» **What you will do**: Go through the entries, filter for the word "degrees", and copy every line that has it.

(Entries taken from a collection)
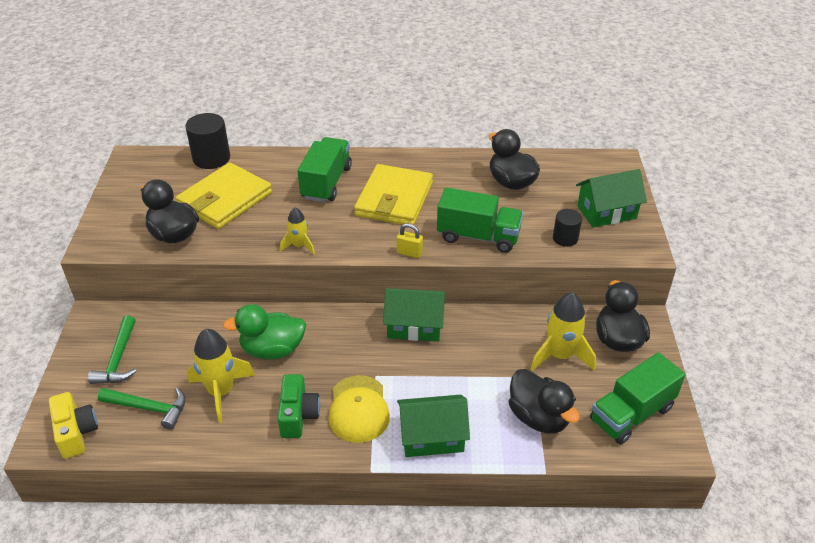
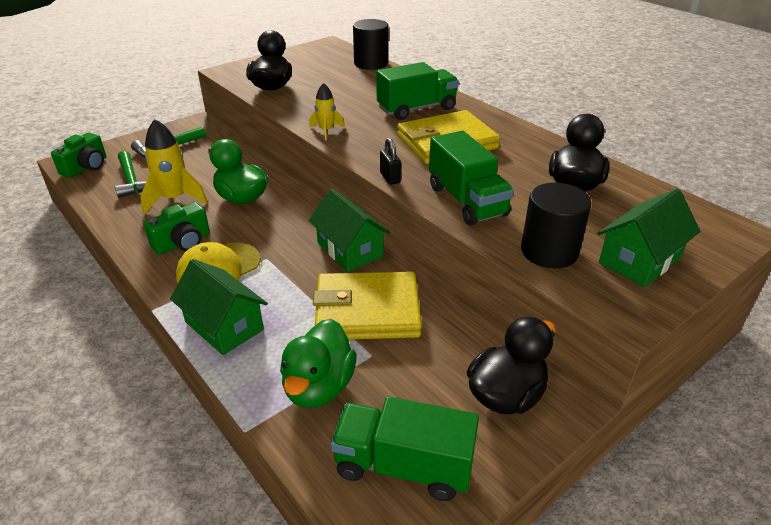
camera: 50 degrees right, 5 degrees down
yellow camera [49,392,98,459] -> green camera [51,133,106,178]
yellow wallet [176,162,272,229] -> yellow wallet moved to [313,271,422,340]
yellow padlock [397,223,423,258] -> black padlock [380,138,401,185]
black duck [509,369,580,434] -> green duck [280,319,357,408]
yellow rocket [530,292,596,371] -> none
black cylinder [553,209,582,247] -> black cylinder [521,183,591,268], size x1.65
green house [576,169,647,228] -> green house turned 75 degrees counterclockwise [597,189,700,287]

» **The answer**:
camera: 50 degrees right, 5 degrees down
green house [576,169,647,228] -> green house turned 75 degrees counterclockwise [597,189,700,287]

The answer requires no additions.